Print the data verbatim. Leave every image out.

**********

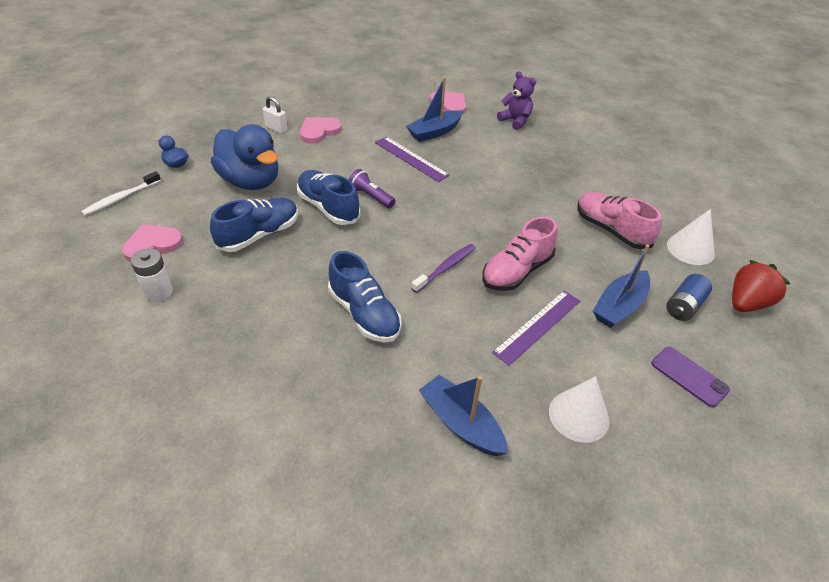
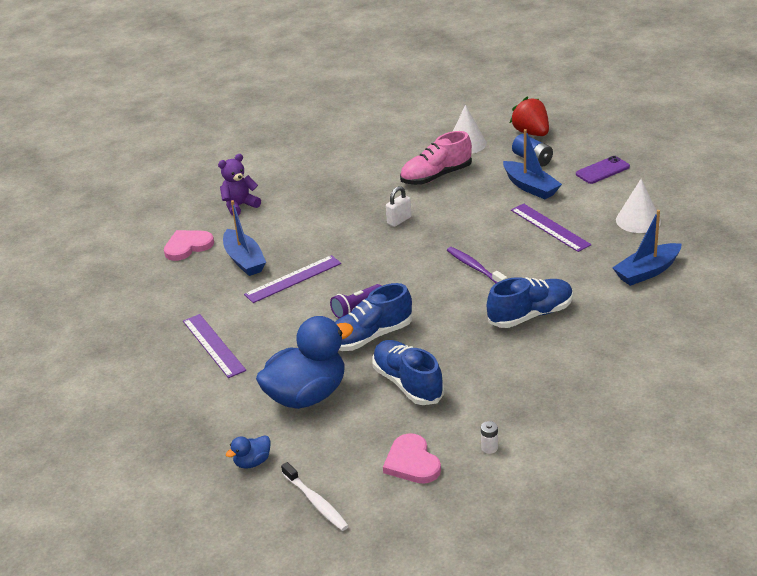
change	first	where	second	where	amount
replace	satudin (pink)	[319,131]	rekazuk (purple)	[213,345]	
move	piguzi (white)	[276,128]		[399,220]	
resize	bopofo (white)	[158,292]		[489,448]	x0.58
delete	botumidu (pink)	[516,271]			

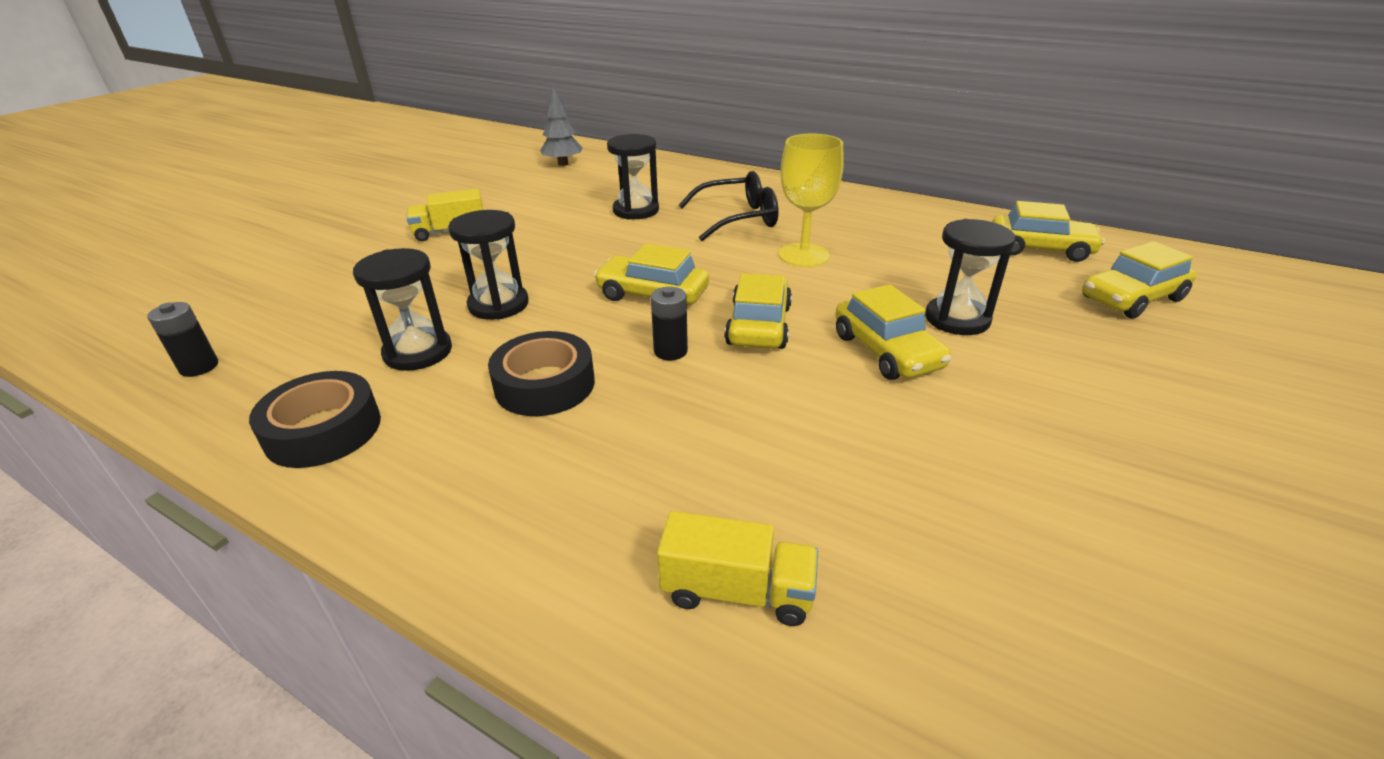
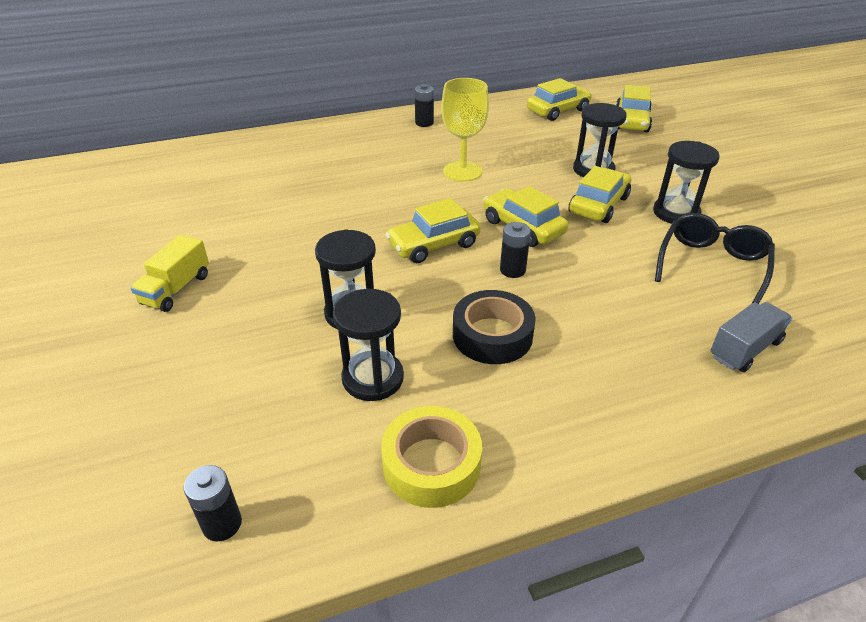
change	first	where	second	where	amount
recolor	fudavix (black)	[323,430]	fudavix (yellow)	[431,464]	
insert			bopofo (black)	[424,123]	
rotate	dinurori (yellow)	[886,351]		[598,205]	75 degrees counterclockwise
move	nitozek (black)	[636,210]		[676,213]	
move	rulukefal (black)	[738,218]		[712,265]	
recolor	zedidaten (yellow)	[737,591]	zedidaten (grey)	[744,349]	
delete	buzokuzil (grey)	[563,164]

**********

* _Answer section_
change	first	where	second	where	amount
replace	satudin (pink)	[319,131]	rekazuk (purple)	[213,345]	
move	piguzi (white)	[276,128]		[399,220]	
resize	bopofo (white)	[158,292]		[489,448]	x0.58
delete	botumidu (pink)	[516,271]			

change	first	where	second	where	amount
recolor	fudavix (black)	[323,430]	fudavix (yellow)	[431,464]	
insert			bopofo (black)	[424,123]	
rotate	dinurori (yellow)	[886,351]		[598,205]	75 degrees counterclockwise
move	nitozek (black)	[636,210]		[676,213]	
move	rulukefal (black)	[738,218]		[712,265]	
recolor	zedidaten (yellow)	[737,591]	zedidaten (grey)	[744,349]	
delete	buzokuzil (grey)	[563,164]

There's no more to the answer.